* EXERCISE DESCRIPTION:
Check each line of the records below and collect those holding "black".

*** Opening of RECORDS PROVIDED ***

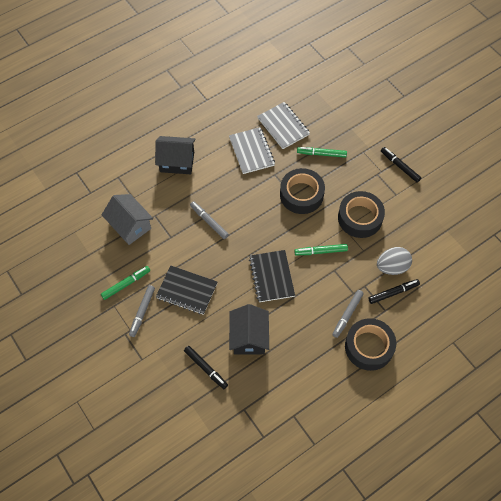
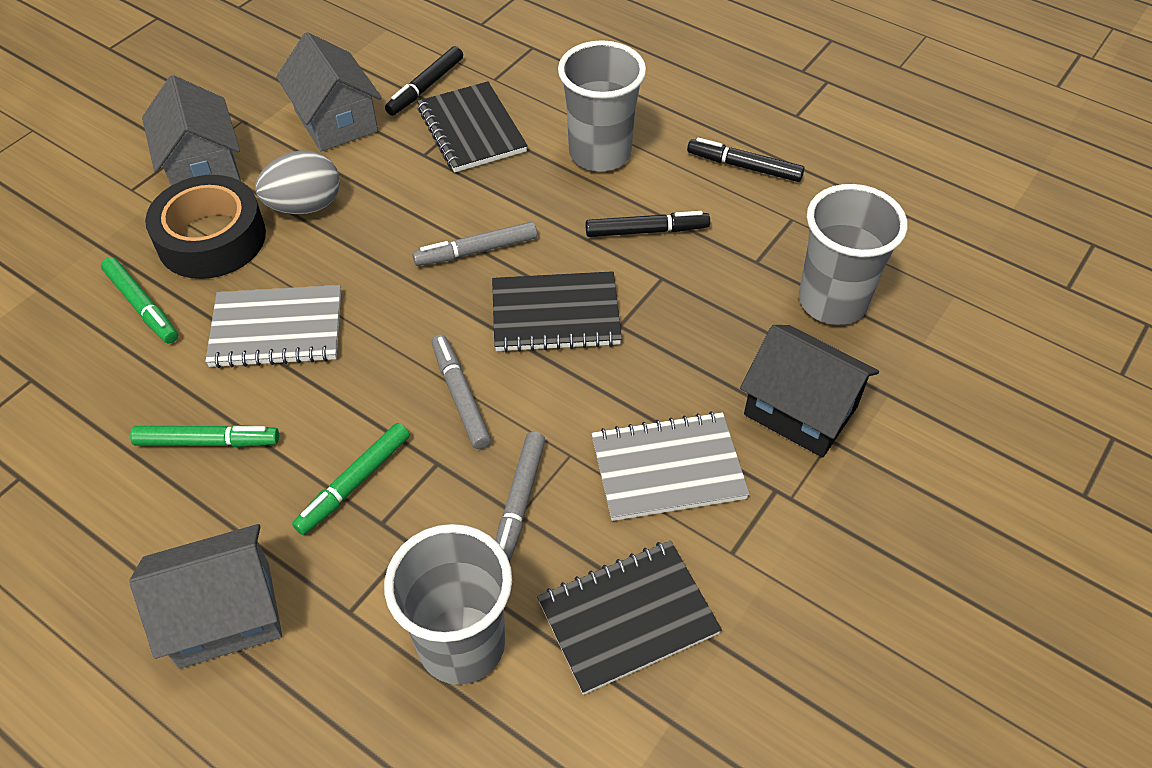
black house: 2 -> 1
black notebook: 2 -> 3
black tape: 3 -> 1
grey cup: 0 -> 3
grey house: 1 -> 3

*** Close of RECORDS PROVIDED ***

* WRITTEN REPLY:
black house: 2 -> 1
black notebook: 2 -> 3
black tape: 3 -> 1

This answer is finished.